■ WHAT TO DO ■
Find the line with "brown 1x3 plate" in the entries below. Repeat it, every following line, and the line with "brown 1x1 plate [415,94,451,127] -> none", exactly and with nothing added.

■ SOURCE MATERIAL ■

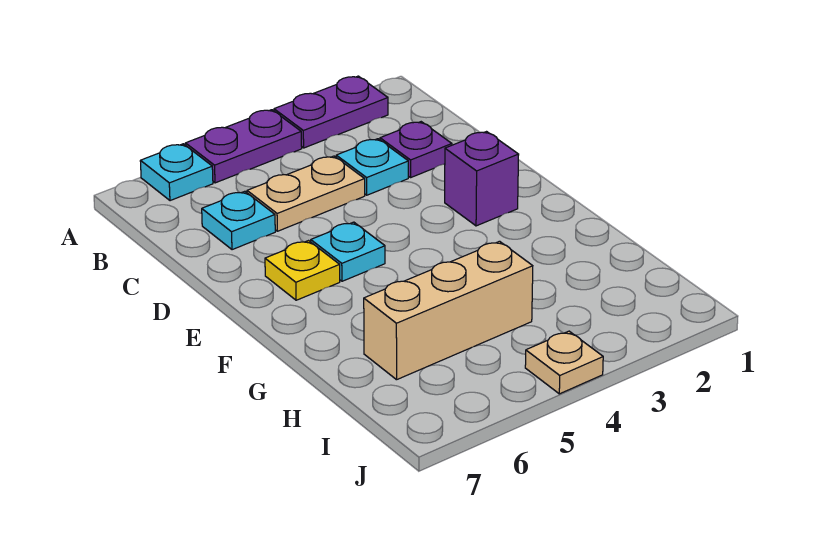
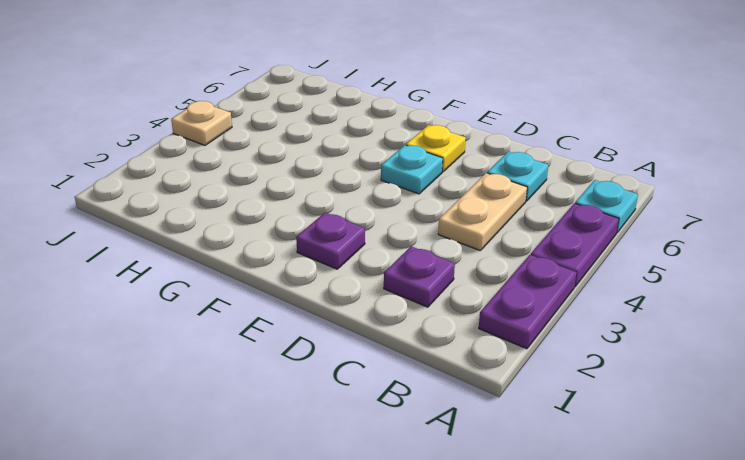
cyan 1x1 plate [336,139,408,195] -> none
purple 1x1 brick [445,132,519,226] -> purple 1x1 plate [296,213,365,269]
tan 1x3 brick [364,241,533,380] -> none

...

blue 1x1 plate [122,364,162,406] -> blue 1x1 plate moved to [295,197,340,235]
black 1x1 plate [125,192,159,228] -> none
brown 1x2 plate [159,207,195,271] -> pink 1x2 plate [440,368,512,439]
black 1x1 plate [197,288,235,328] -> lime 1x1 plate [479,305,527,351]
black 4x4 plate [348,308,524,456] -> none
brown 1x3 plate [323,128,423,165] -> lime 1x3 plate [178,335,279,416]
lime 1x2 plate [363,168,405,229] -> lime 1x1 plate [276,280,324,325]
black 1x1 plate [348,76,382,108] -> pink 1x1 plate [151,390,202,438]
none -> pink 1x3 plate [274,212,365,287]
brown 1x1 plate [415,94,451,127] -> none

--

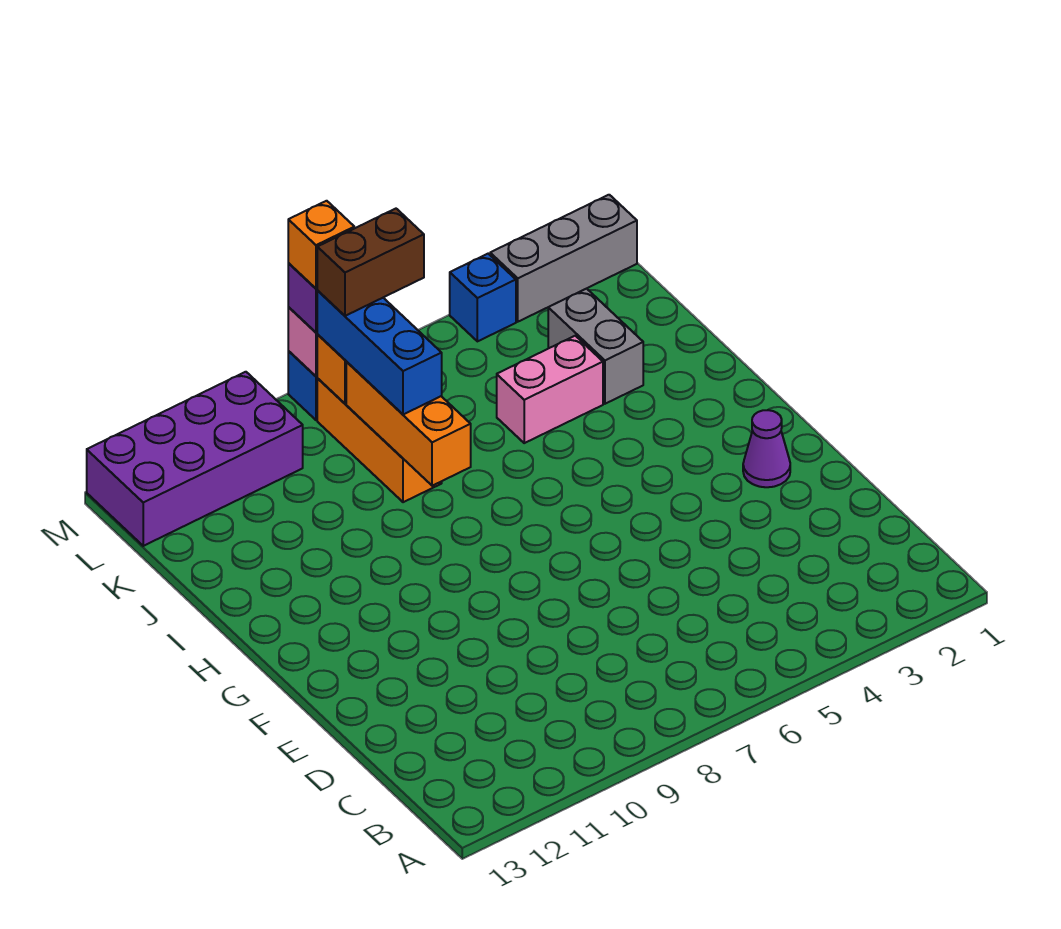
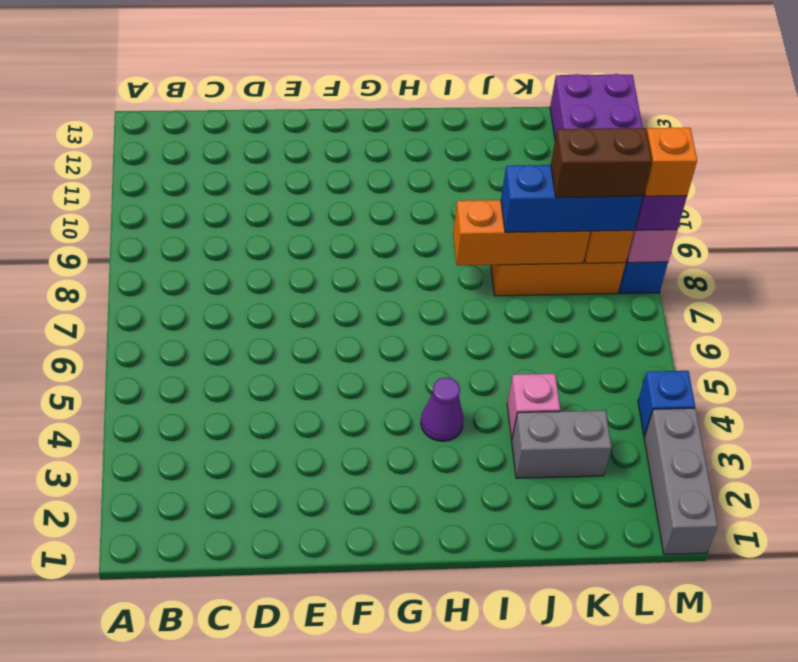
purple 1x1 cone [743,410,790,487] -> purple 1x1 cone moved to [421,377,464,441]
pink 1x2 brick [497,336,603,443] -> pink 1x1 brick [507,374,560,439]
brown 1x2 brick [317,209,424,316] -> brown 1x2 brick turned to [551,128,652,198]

■ EXPECTED OUTPUT ■
brown 1x3 plate [323,128,423,165] -> lime 1x3 plate [178,335,279,416]
lime 1x2 plate [363,168,405,229] -> lime 1x1 plate [276,280,324,325]
black 1x1 plate [348,76,382,108] -> pink 1x1 plate [151,390,202,438]
none -> pink 1x3 plate [274,212,365,287]
brown 1x1 plate [415,94,451,127] -> none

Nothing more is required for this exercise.